▶ _REQUIREMENT_:
In the records below, repeat word for word only the lines starting at the one that contains "green eraser: [312,186,376,231]" and ending at the one that contains "black bottle: [374,155,424,332]", pictures excluded.

▼

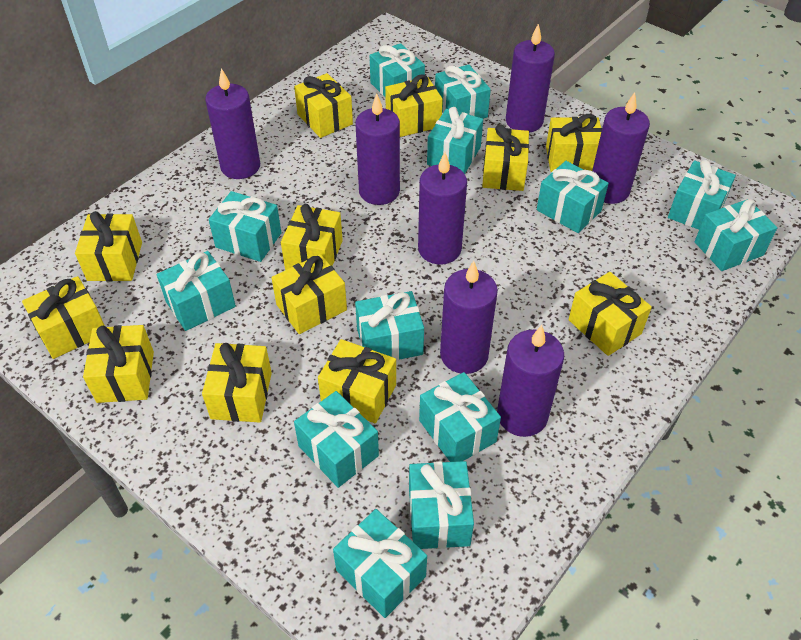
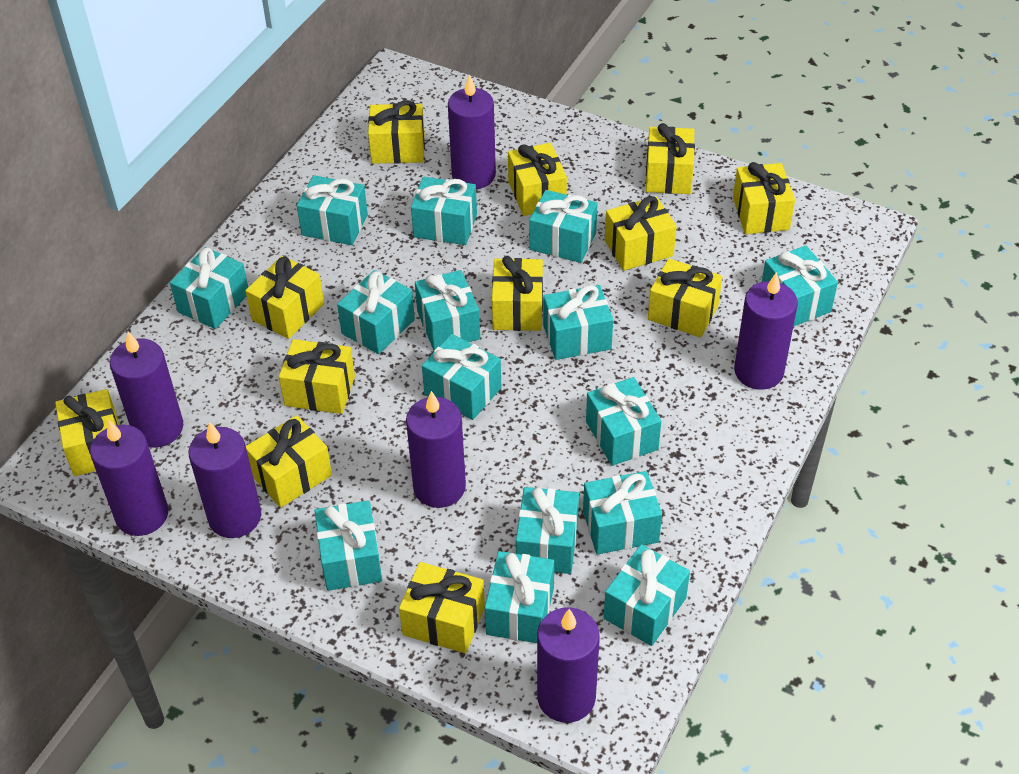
turquoise gift: [157,251,236,331] [208,191,281,262] [294,391,379,488] [333,509,427,618] [355,291,424,361] [370,43,425,98] [409,461,474,549] [419,372,501,462] [427,107,483,174] [435,65,491,119] [537,161,609,233] [668,160,736,230] [695,199,778,271] = 13 -> [170,247,248,329] [297,175,368,245] [314,500,382,591] [337,270,415,354] [411,177,477,245] [415,270,480,351] [422,334,501,420] [485,551,554,643] [516,487,579,574] [529,190,598,263] [543,285,613,360] [583,471,662,554] [586,377,661,466] [604,544,690,646] [762,245,838,327] = 15

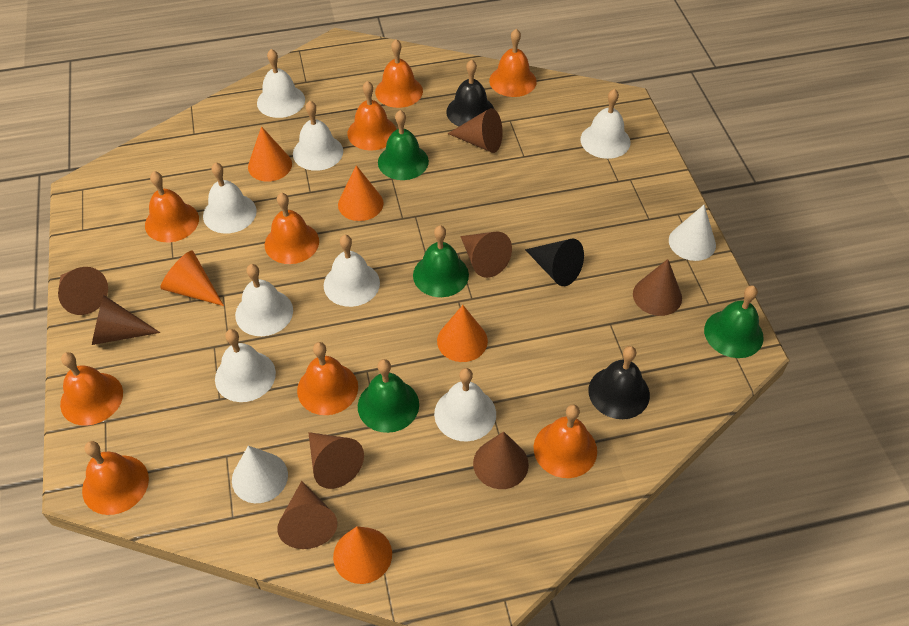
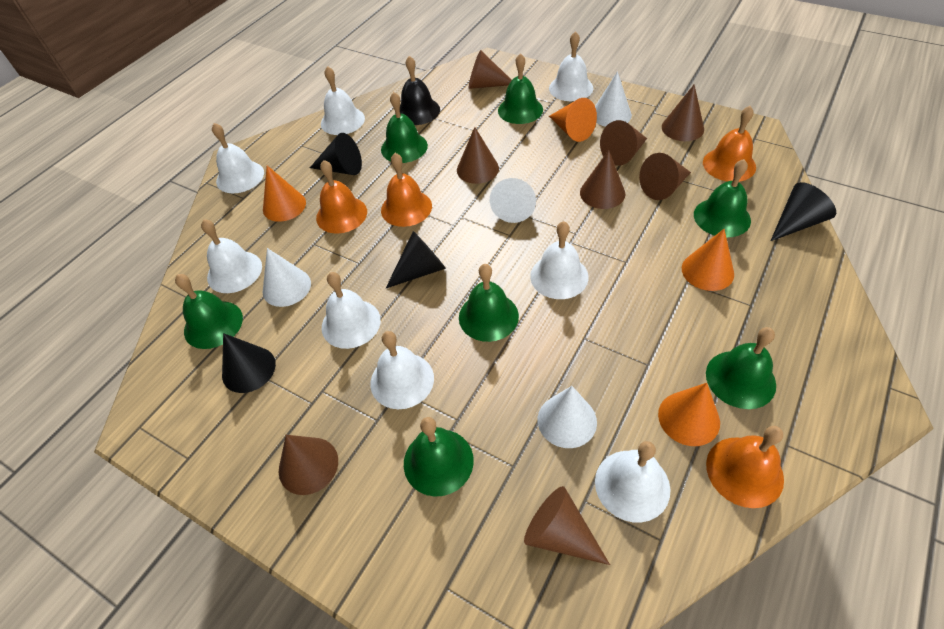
black bell: [446,60,494,126] [588,346,650,419] = 2 -> [400,56,440,125] = 1
black cone: [525,239,584,286] = 1 -> [222,333,276,393] [310,133,362,175] [386,231,446,288] [771,182,836,241] = 4
green bell: [358,359,419,433] [378,110,429,180] [413,226,469,297] [704,285,764,358] = 4 -> [175,274,243,349] [381,92,428,163] [404,417,474,497] [459,264,519,342] [498,53,543,124] [694,159,751,237] [706,327,776,409] = 7
orange bell: [60,352,123,426] [82,441,149,515] [145,171,199,242] [265,193,319,264] [297,342,358,415] [347,81,397,151] [375,39,423,108] [489,29,537,97] [534,404,597,478] = 9 -> [316,160,367,234] [381,153,432,227] [703,106,756,182] [706,426,784,508] = 4
orange cone: [160,250,224,306] [248,126,292,182] [333,526,392,584] [338,165,383,221] [437,305,488,362] = 5 -> [263,166,306,222] [549,98,597,142] [658,383,720,446] [682,229,734,291] = 4
white cone: [232,446,288,503] [669,205,716,261] = 2 -> [263,248,311,307] [490,178,536,223] [538,386,597,448] [595,71,632,127] = 4

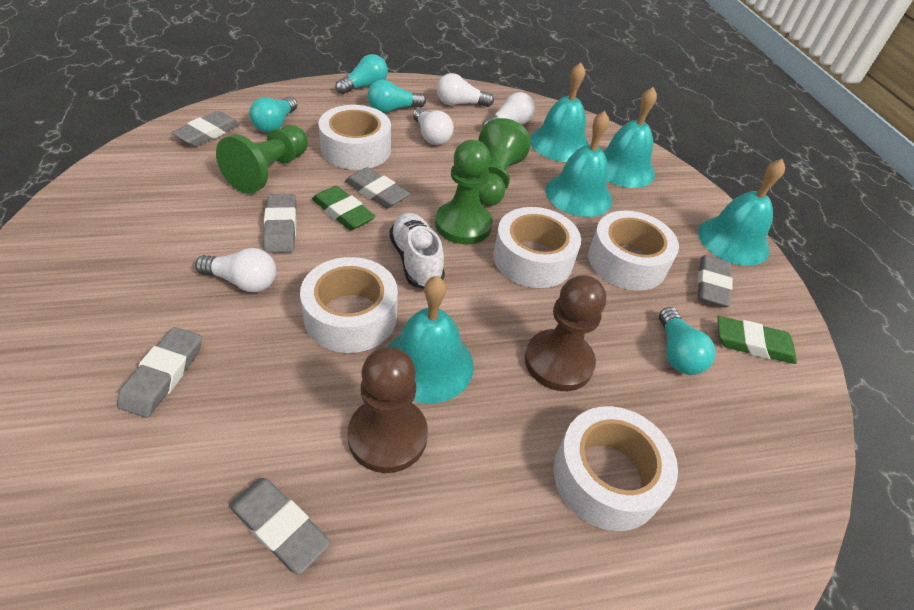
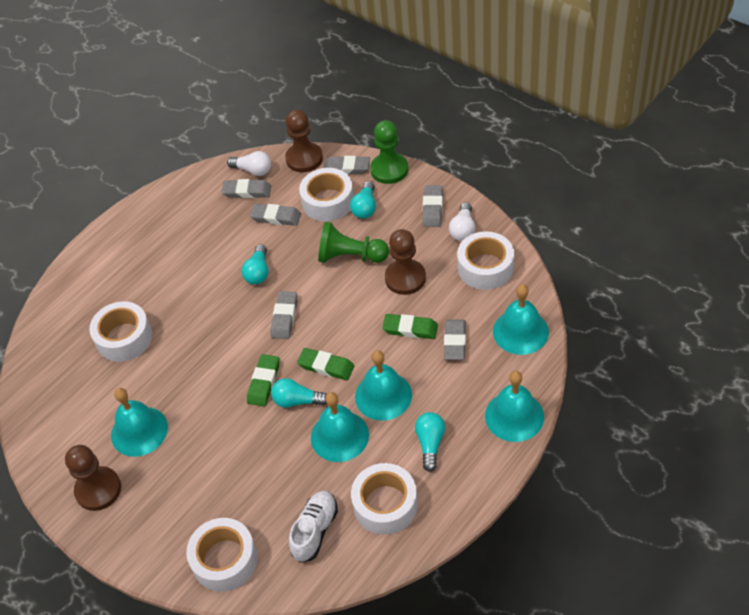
brown pawn: [348,347,428,473] [525,275,606,391] = 2 -> [65,445,121,511] [285,110,323,172] [385,229,426,295] = 3
green eraser: [312,186,376,231] [717,316,797,364] = 2 -> [247,354,280,406] [297,348,354,380] [382,314,438,339] = 3
green pawn: [216,125,308,194] [435,140,493,244] [478,118,531,206] = 3 -> [318,222,389,263] [370,120,408,184] = 2
white light bulb: [195,248,276,292] [413,108,454,145] [437,73,494,107] [482,92,535,127] = 4 -> [227,151,271,176] [449,202,476,241] = 2

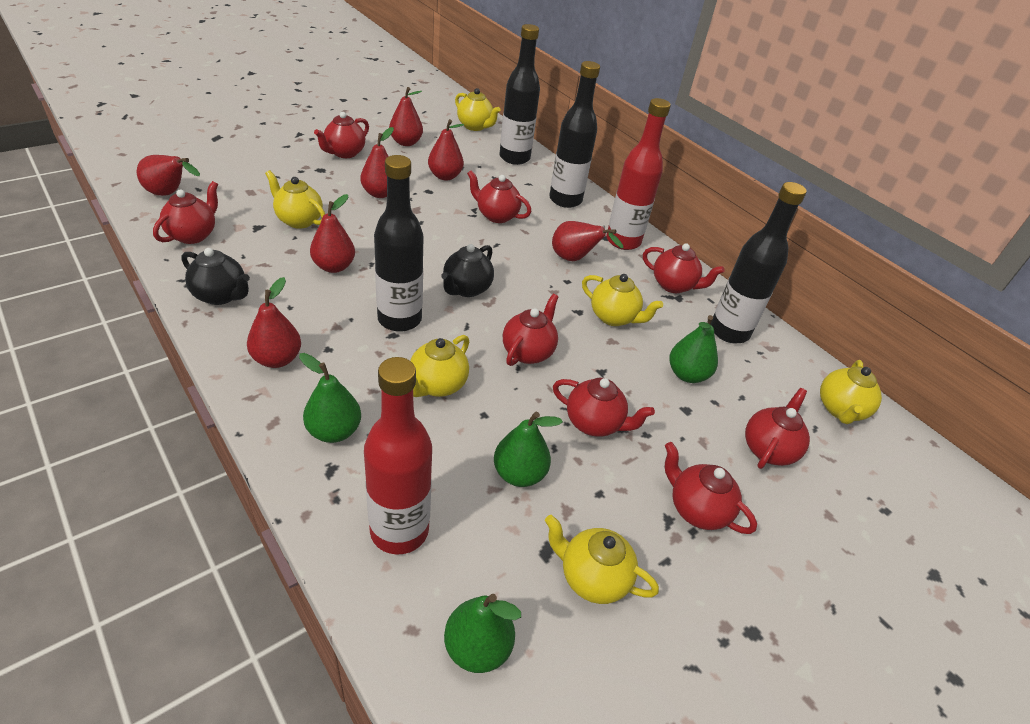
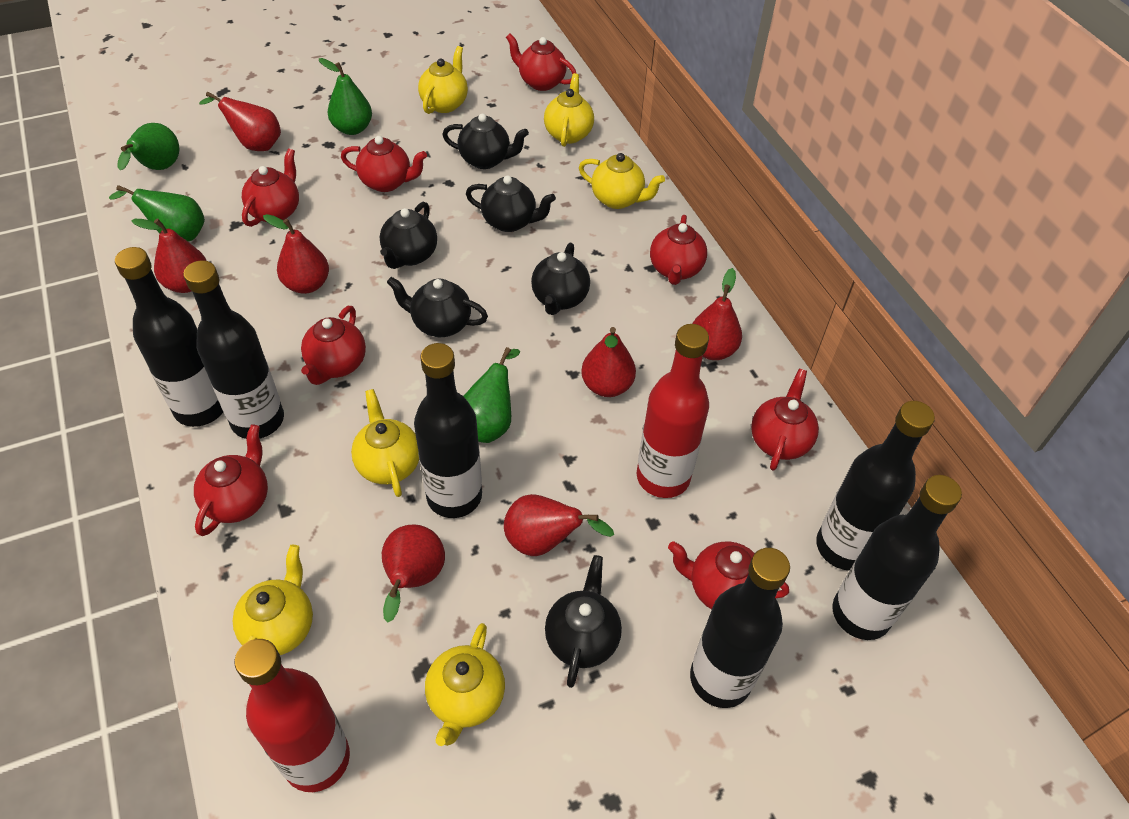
black bottle: [374,155,424,332] [499,24,540,165] [549,61,600,208] [710,182,807,343] = 4 -> [115,247,223,427] [183,260,284,439] [414,343,482,518] [690,548,790,708] [816,401,935,570] [832,475,962,640] = 6
black teapot: [181,248,250,305] [441,244,494,297] = 2 -> [380,202,437,269] [387,277,488,337] [442,114,529,169] [466,175,556,232] [531,243,590,315] [545,555,622,688] = 6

▲

▶ _RESULT OF THE TASK_:
green eraser: [312,186,376,231] [717,316,797,364] = 2 -> [247,354,280,406] [297,348,354,380] [382,314,438,339] = 3
green pawn: [216,125,308,194] [435,140,493,244] [478,118,531,206] = 3 -> [318,222,389,263] [370,120,408,184] = 2
white light bulb: [195,248,276,292] [413,108,454,145] [437,73,494,107] [482,92,535,127] = 4 -> [227,151,271,176] [449,202,476,241] = 2

black bottle: [374,155,424,332] [499,24,540,165] [549,61,600,208] [710,182,807,343] = 4 -> [115,247,223,427] [183,260,284,439] [414,343,482,518] [690,548,790,708] [816,401,935,570] [832,475,962,640] = 6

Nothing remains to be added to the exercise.